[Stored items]

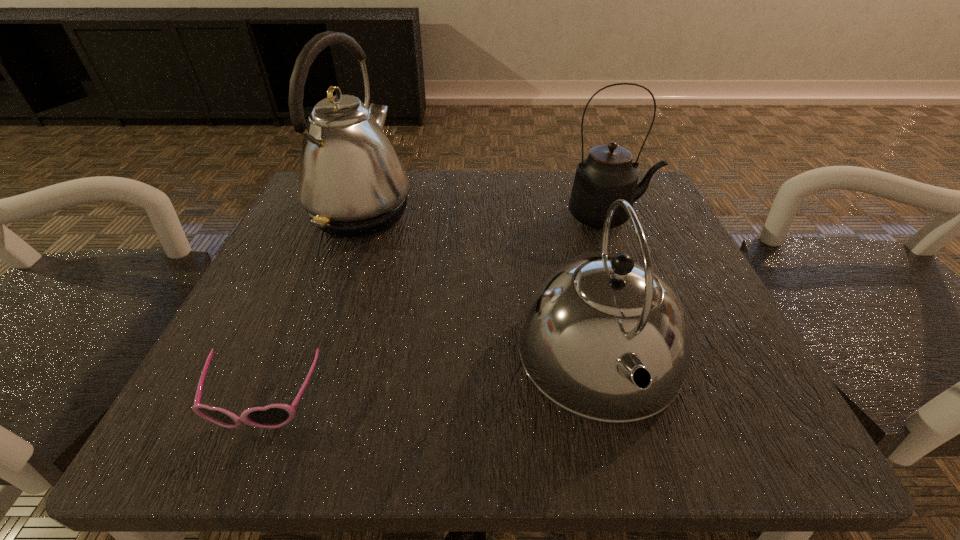
Identify the location of the tallest kettle. The width and height of the screenshot is (960, 540). (352, 183).

Where is `the leftmost kettle`? the leftmost kettle is located at coordinates (352, 183).

At what (x,y) coordinates should I click in order to perform the action: click on the nearest kettle. Please return your answer as a coordinate pair (x, y). The height and width of the screenshot is (540, 960). Looking at the image, I should click on (605, 338).

Identify the location of the shortest object. (272, 416).

At what (x,y) coordinates should I click in order to perform the action: click on vacant position located on the right of the tallest object. Please return your answer as a coordinate pair (x, y). Image resolution: width=960 pixels, height=540 pixels. Looking at the image, I should click on (596, 212).

At what (x,y) coordinates should I click in order to perform the action: click on kettle that is positioned at the near edge. Please return your answer as a coordinate pair (x, y). This screenshot has height=540, width=960. Looking at the image, I should click on (605, 338).

The height and width of the screenshot is (540, 960). What are the coordinates of `sunglasses that is at the near edge` in the screenshot? It's located at (272, 416).

This screenshot has height=540, width=960. In order to click on kettle at the left edge in this screenshot , I will do `click(352, 183)`.

Locate an element on the screen. sunglasses that is at the left edge is located at coordinates (272, 416).

At what (x,y) coordinates should I click in order to perform the action: click on object positioned at the far left corner. Please return your answer as a coordinate pair (x, y). Looking at the image, I should click on click(352, 183).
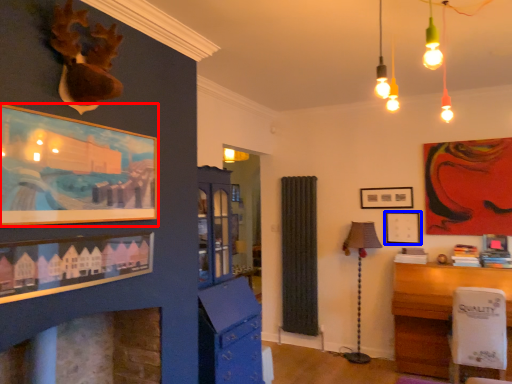
Question: Which object is further to the camera taking this photo, picture frame (highlighted by a red box) or picture frame (highlighted by a blue box)?

Choices:
 (A) picture frame
 (B) picture frame

Answer: (B)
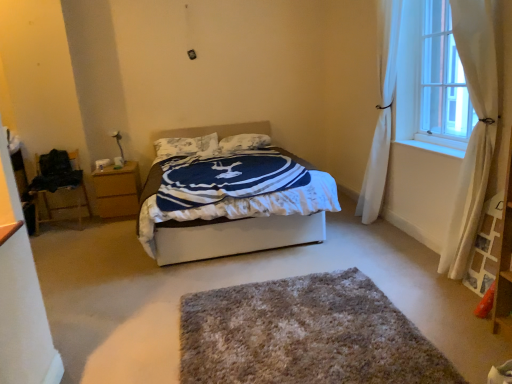
Question: Is white sheer curtain at upper right wider than white soft pillow at center, marked as the 2th pillow in a left-to-right arrangement?

Choices:
 (A) yes
 (B) no

Answer: (B)

Question: Is white sheer curtain at upper right closer to the viewer compared to white soft pillow at center, marked as the 2th pillow in a left-to-right arrangement?

Choices:
 (A) yes
 (B) no

Answer: (A)

Question: From a real-world perspective, does white sheer curtain at upper right stand above white soft pillow at center, acting as the 1th pillow starting from the right?

Choices:
 (A) yes
 (B) no

Answer: (A)

Question: From the image's perspective, is white sheer curtain at upper right over white soft pillow at center, marked as the 2th pillow in a left-to-right arrangement?

Choices:
 (A) no
 (B) yes

Answer: (B)

Question: Does white sheer curtain at upper right appear on the right side of white soft pillow at center, marked as the 2th pillow in a left-to-right arrangement?

Choices:
 (A) no
 (B) yes

Answer: (B)

Question: Is textured white pillow at center, which is the first pillow in left-to-right order, wider or thinner than shaggy gray rug at center?

Choices:
 (A) thin
 (B) wide

Answer: (A)

Question: From a real-world perspective, is textured white pillow at center, which is the first pillow in left-to-right order, above or below shaggy gray rug at center?

Choices:
 (A) above
 (B) below

Answer: (A)

Question: From the image's perspective, is textured white pillow at center, which is the first pillow in left-to-right order, located above or below shaggy gray rug at center?

Choices:
 (A) below
 (B) above

Answer: (B)

Question: Looking at the image, does textured white pillow at center, marked as the 2th pillow in a right-to-left arrangement, seem bigger or smaller compared to shaggy gray rug at center?

Choices:
 (A) small
 (B) big

Answer: (A)

Question: From their relative heights in the image, would you say white sheer curtain at upper right is taller or shorter than white soft bed at center?

Choices:
 (A) tall
 (B) short

Answer: (A)

Question: Considering the positions of white sheer curtain at upper right and white soft bed at center in the image, is white sheer curtain at upper right wider or thinner than white soft bed at center?

Choices:
 (A) wide
 (B) thin

Answer: (B)

Question: Do you think white sheer curtain at upper right is within white soft bed at center, or outside of it?

Choices:
 (A) outside
 (B) inside

Answer: (A)

Question: Considering the positions of point (454, 104) and point (246, 243), is point (454, 104) closer or farther from the camera than point (246, 243)?

Choices:
 (A) closer
 (B) farther

Answer: (B)

Question: Is textured white pillow at center, which is the first pillow in left-to-right order, inside or outside of wooden chair at left?

Choices:
 (A) outside
 (B) inside

Answer: (A)

Question: From a real-world perspective, is textured white pillow at center, marked as the 2th pillow in a right-to-left arrangement, positioned above or below wooden chair at left?

Choices:
 (A) above
 (B) below

Answer: (A)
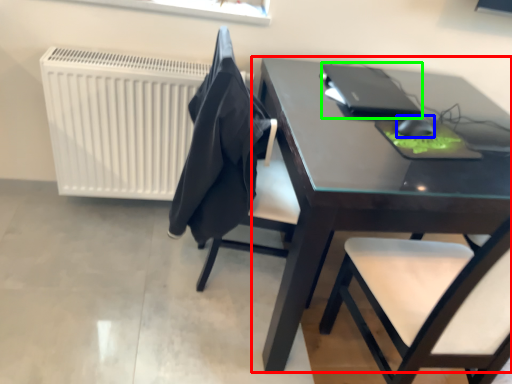
Question: Based on their relative distances, which object is nearer to table (highlighted by a red box)? Choose from mouse (highlighted by a blue box) and laptop (highlighted by a green box).

Choices:
 (A) mouse
 (B) laptop

Answer: (B)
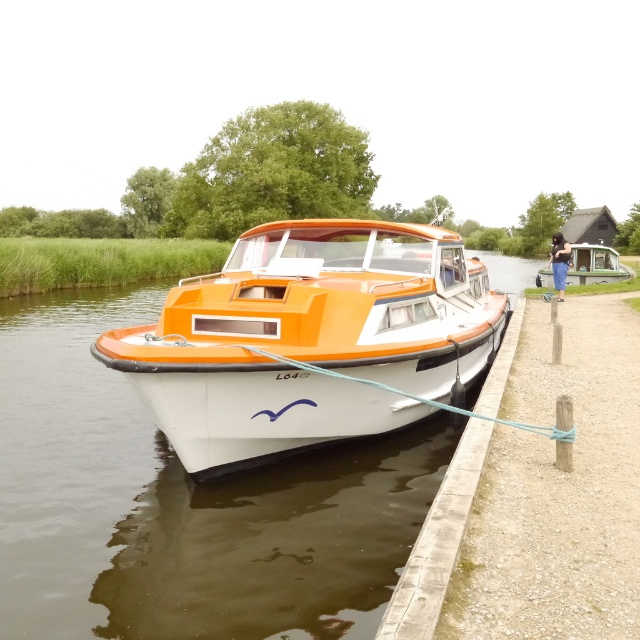
Between orange matte boat at center and green matte boat at right, which one has less height?

Standing shorter between the two is orange matte boat at center.

Does orange matte boat at center appear on the left side of green matte boat at right?

Indeed, orange matte boat at center is positioned on the left side of green matte boat at right.

Between point (236, 448) and point (593, 259), which one is positioned behind?

The point (593, 259) is behind.

You are a GUI agent. You are given a task and a screenshot of the screen. Output one action in this format:
    pyautogui.click(x=<x>, y=<y>)
    Task: Click on the orange matte boat at center
    
    Given the screenshot: What is the action you would take?
    pyautogui.click(x=310, y=339)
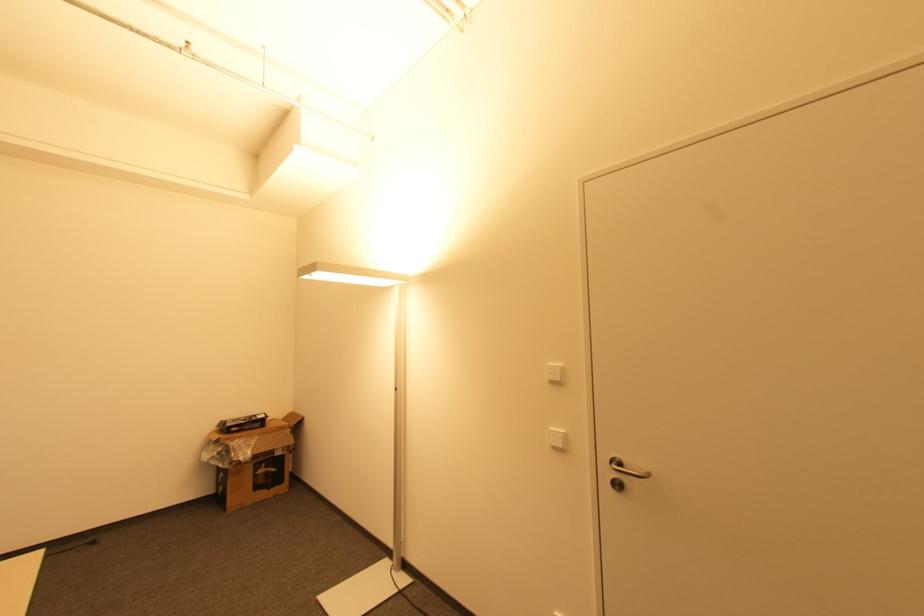
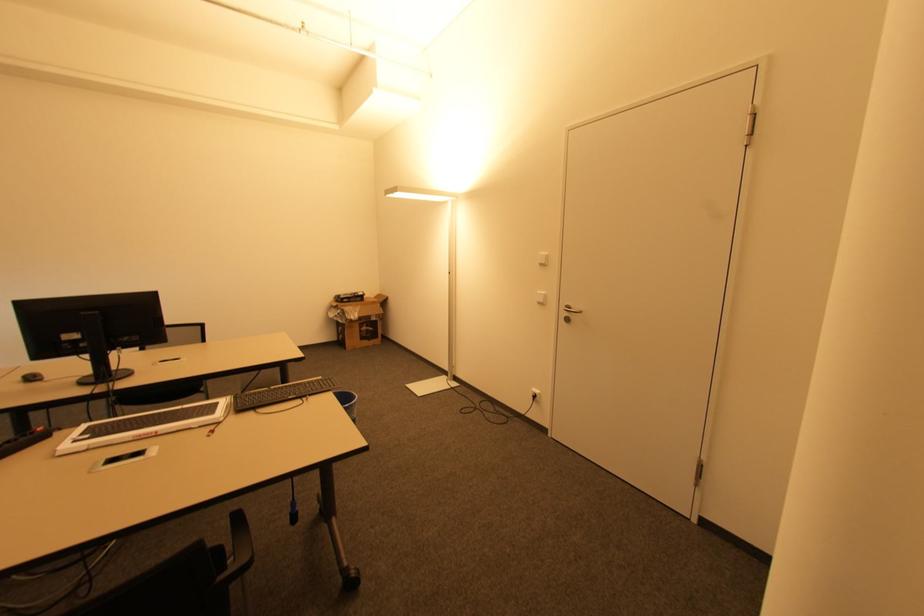
Locate, in the second image, the point that corresponds to [621,487] in the first image.

(568, 320)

### Exercise
Reproduce every one of the stored items above word for word, omitting the pictures.

### Answer box
Identify the location of the tallest kettle. The width and height of the screenshot is (960, 540). (352, 183).

Where is `the leftmost kettle`? the leftmost kettle is located at coordinates (352, 183).

At what (x,y) coordinates should I click in order to perform the action: click on the nearest kettle. Please return your answer as a coordinate pair (x, y). The height and width of the screenshot is (540, 960). Looking at the image, I should click on (605, 338).

Identify the location of the shortest object. (272, 416).

At what (x,y) coordinates should I click in order to perform the action: click on vacant position located on the right of the tallest object. Please return your answer as a coordinate pair (x, y). Image resolution: width=960 pixels, height=540 pixels. Looking at the image, I should click on (596, 212).

At what (x,y) coordinates should I click in order to perform the action: click on kettle that is positioned at the near edge. Please return your answer as a coordinate pair (x, y). This screenshot has height=540, width=960. Looking at the image, I should click on (605, 338).

The height and width of the screenshot is (540, 960). What are the coordinates of `sunglasses that is at the near edge` in the screenshot? It's located at (272, 416).

This screenshot has height=540, width=960. In order to click on kettle at the left edge in this screenshot , I will do `click(352, 183)`.

Locate an element on the screen. sunglasses that is at the left edge is located at coordinates (272, 416).

At what (x,y) coordinates should I click in order to perform the action: click on object positioned at the far left corner. Please return your answer as a coordinate pair (x, y). Looking at the image, I should click on click(352, 183).
Question: Which object is further to the camera taking this photo, picture frame (highlighted by a red box) or picture frame (highlighted by a blue box)?

Choices:
 (A) picture frame
 (B) picture frame

Answer: (B)
Question: Is white sheer curtain at upper right wider than white soft pillow at center, marked as the 2th pillow in a left-to-right arrangement?

Choices:
 (A) yes
 (B) no

Answer: (B)

Question: Is white sheer curtain at upper right closer to the viewer compared to white soft pillow at center, marked as the 2th pillow in a left-to-right arrangement?

Choices:
 (A) yes
 (B) no

Answer: (A)

Question: From a real-world perspective, does white sheer curtain at upper right stand above white soft pillow at center, acting as the 1th pillow starting from the right?

Choices:
 (A) yes
 (B) no

Answer: (A)

Question: From the image's perspective, is white sheer curtain at upper right over white soft pillow at center, marked as the 2th pillow in a left-to-right arrangement?

Choices:
 (A) no
 (B) yes

Answer: (B)

Question: Does white sheer curtain at upper right appear on the right side of white soft pillow at center, marked as the 2th pillow in a left-to-right arrangement?

Choices:
 (A) no
 (B) yes

Answer: (B)

Question: Is textured white pillow at center, which is the first pillow in left-to-right order, wider or thinner than shaggy gray rug at center?

Choices:
 (A) thin
 (B) wide

Answer: (A)

Question: From a real-world perspective, is textured white pillow at center, which is the first pillow in left-to-right order, above or below shaggy gray rug at center?

Choices:
 (A) above
 (B) below

Answer: (A)

Question: From the image's perspective, is textured white pillow at center, which is the first pillow in left-to-right order, located above or below shaggy gray rug at center?

Choices:
 (A) below
 (B) above

Answer: (B)

Question: Looking at the image, does textured white pillow at center, marked as the 2th pillow in a right-to-left arrangement, seem bigger or smaller compared to shaggy gray rug at center?

Choices:
 (A) small
 (B) big

Answer: (A)

Question: From their relative heights in the image, would you say white sheer curtain at upper right is taller or shorter than white soft bed at center?

Choices:
 (A) tall
 (B) short

Answer: (A)

Question: Considering the positions of white sheer curtain at upper right and white soft bed at center in the image, is white sheer curtain at upper right wider or thinner than white soft bed at center?

Choices:
 (A) wide
 (B) thin

Answer: (B)

Question: Do you think white sheer curtain at upper right is within white soft bed at center, or outside of it?

Choices:
 (A) outside
 (B) inside

Answer: (A)

Question: Considering the positions of point (454, 104) and point (246, 243), is point (454, 104) closer or farther from the camera than point (246, 243)?

Choices:
 (A) closer
 (B) farther

Answer: (B)

Question: Is textured white pillow at center, which is the first pillow in left-to-right order, inside or outside of wooden chair at left?

Choices:
 (A) outside
 (B) inside

Answer: (A)

Question: From a real-world perspective, is textured white pillow at center, marked as the 2th pillow in a right-to-left arrangement, positioned above or below wooden chair at left?

Choices:
 (A) above
 (B) below

Answer: (A)
Question: Based on their relative distances, which object is nearer to table (highlighted by a red box)? Choose from mouse (highlighted by a blue box) and laptop (highlighted by a green box).

Choices:
 (A) mouse
 (B) laptop

Answer: (B)
Between orange matte boat at center and green matte boat at right, which one has less height?

Standing shorter between the two is orange matte boat at center.

Does orange matte boat at center appear on the left side of green matte boat at right?

Indeed, orange matte boat at center is positioned on the left side of green matte boat at right.

Between point (236, 448) and point (593, 259), which one is positioned behind?

The point (593, 259) is behind.

You are a GUI agent. You are given a task and a screenshot of the screen. Output one action in this format:
    pyautogui.click(x=<x>, y=<y>)
    Task: Click on the orange matte boat at center
    
    Given the screenshot: What is the action you would take?
    pyautogui.click(x=310, y=339)
Locate, in the second image, the point that corresponds to [621,487] in the first image.

(568, 320)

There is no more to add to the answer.